--- START ---
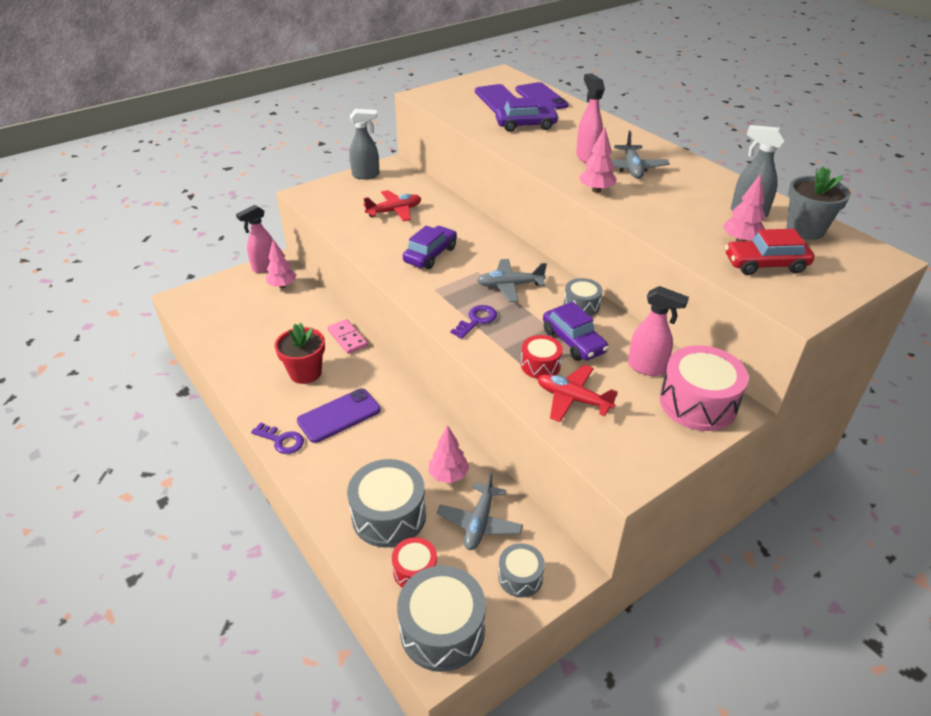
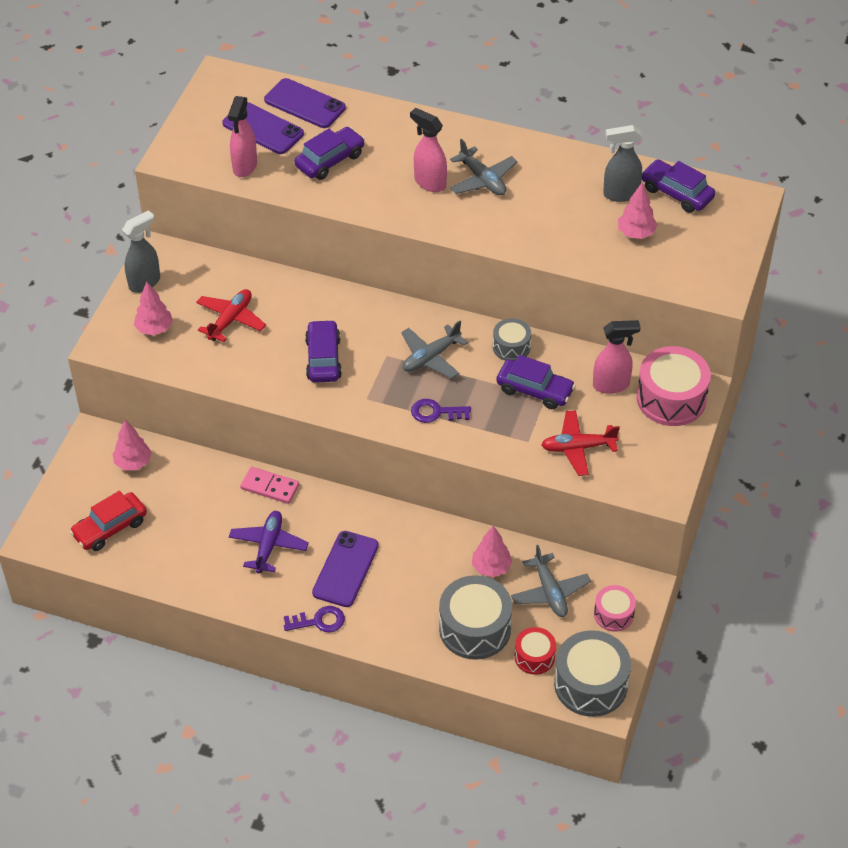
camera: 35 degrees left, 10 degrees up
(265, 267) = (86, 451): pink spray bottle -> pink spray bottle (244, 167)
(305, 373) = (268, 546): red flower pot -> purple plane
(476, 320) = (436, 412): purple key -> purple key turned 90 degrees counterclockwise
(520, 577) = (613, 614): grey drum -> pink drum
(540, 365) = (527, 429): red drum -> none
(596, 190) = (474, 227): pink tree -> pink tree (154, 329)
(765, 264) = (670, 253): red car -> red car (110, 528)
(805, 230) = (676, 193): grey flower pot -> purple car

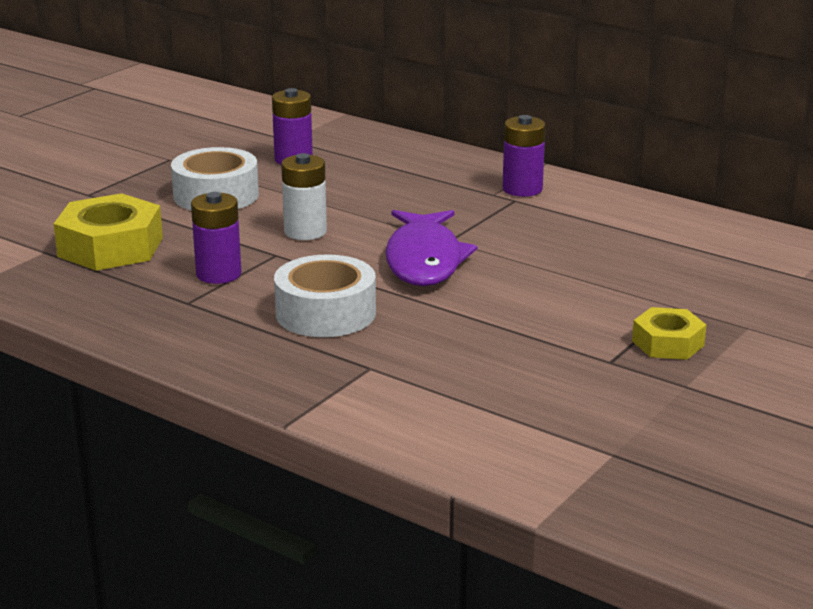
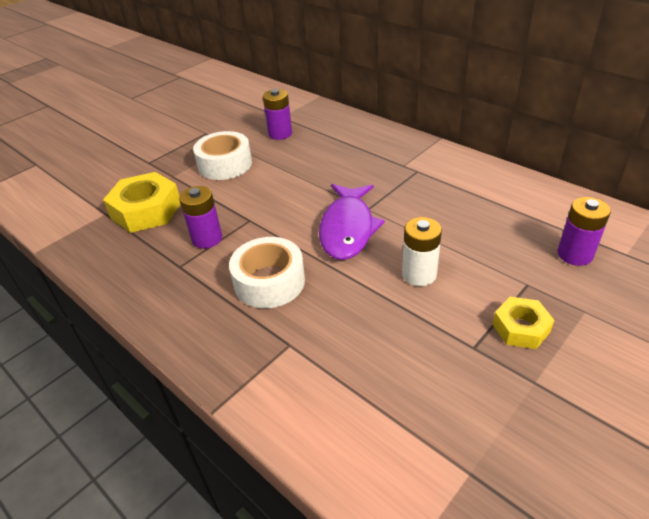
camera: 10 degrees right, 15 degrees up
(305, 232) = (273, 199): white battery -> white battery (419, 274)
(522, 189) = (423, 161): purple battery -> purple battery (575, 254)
--- END ---
# Work instructions:
How many lines of the material above hold "purple"? Answer with that number alone.

# Exercise response:
4